## Data for processing
▼

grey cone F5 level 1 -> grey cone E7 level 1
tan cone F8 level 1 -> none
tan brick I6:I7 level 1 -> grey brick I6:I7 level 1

▲
▼

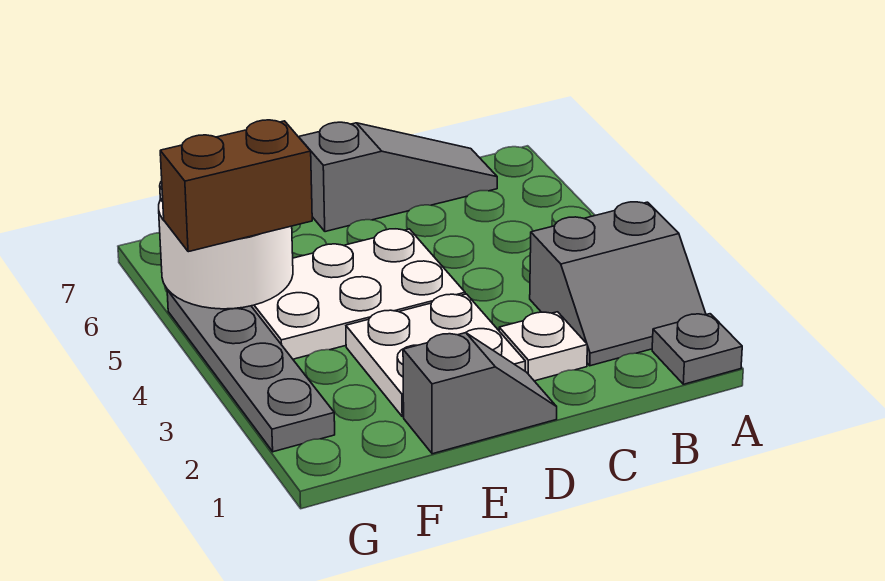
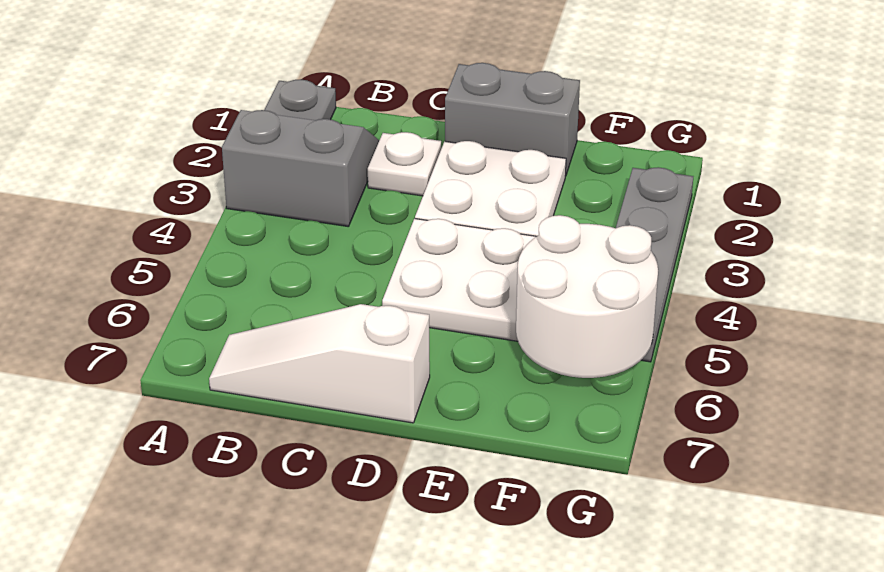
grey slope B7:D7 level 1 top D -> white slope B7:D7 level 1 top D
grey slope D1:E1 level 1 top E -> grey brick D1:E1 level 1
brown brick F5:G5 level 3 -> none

▲
▼

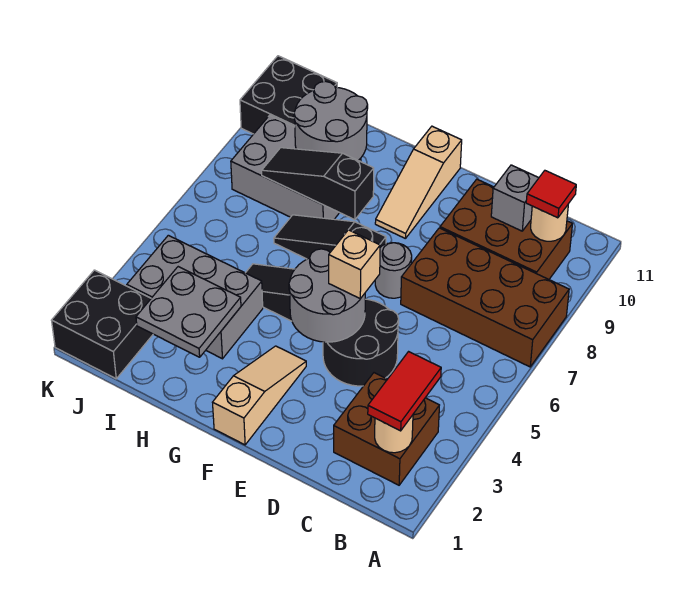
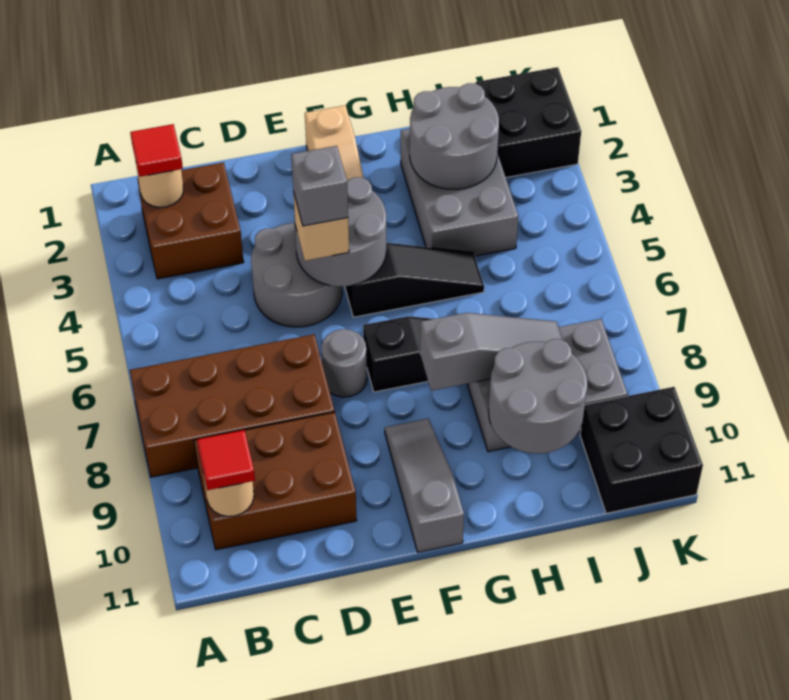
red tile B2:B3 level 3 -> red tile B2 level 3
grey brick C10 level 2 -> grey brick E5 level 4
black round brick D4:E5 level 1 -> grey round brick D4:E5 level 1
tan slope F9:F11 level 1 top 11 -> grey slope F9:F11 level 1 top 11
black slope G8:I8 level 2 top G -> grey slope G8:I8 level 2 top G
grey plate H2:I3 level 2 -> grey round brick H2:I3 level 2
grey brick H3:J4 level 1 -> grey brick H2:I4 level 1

▲

## Required action
Copy only this part of the entries above: the line with "grey brick C10", the line with "grey brick H3:J4", and the lines between, all exactly as written.

## Written response
grey brick C10 level 2 -> grey brick E5 level 4
black round brick D4:E5 level 1 -> grey round brick D4:E5 level 1
tan slope F9:F11 level 1 top 11 -> grey slope F9:F11 level 1 top 11
black slope G8:I8 level 2 top G -> grey slope G8:I8 level 2 top G
grey plate H2:I3 level 2 -> grey round brick H2:I3 level 2
grey brick H3:J4 level 1 -> grey brick H2:I4 level 1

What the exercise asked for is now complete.